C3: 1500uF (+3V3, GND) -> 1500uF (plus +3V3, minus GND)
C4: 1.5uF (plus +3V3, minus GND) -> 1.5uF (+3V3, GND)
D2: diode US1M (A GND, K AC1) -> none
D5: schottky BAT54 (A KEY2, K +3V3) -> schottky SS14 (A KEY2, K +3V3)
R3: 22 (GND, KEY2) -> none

══════════

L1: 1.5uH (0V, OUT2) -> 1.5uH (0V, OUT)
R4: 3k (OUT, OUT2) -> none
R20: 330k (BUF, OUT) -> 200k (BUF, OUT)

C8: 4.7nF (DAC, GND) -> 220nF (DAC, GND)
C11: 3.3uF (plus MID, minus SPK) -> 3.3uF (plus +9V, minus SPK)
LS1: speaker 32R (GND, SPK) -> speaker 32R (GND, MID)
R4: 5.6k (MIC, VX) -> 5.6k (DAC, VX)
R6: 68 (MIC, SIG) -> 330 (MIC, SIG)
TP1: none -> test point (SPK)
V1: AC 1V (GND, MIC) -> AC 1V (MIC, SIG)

══════════

**What to work on:** In the entries above, find the line with "R20: 330k (BUF, OUT) -> 200k (BUF, OUT)" and the line with "V1: AC 1V (GND, MIC) -> AC 1V (MIC, SIG)", then restate word for word both of them and every line between, with nothing more.

**Task solution:**
R20: 330k (BUF, OUT) -> 200k (BUF, OUT)

C8: 4.7nF (DAC, GND) -> 220nF (DAC, GND)
C11: 3.3uF (plus MID, minus SPK) -> 3.3uF (plus +9V, minus SPK)
LS1: speaker 32R (GND, SPK) -> speaker 32R (GND, MID)
R4: 5.6k (MIC, VX) -> 5.6k (DAC, VX)
R6: 68 (MIC, SIG) -> 330 (MIC, SIG)
TP1: none -> test point (SPK)
V1: AC 1V (GND, MIC) -> AC 1V (MIC, SIG)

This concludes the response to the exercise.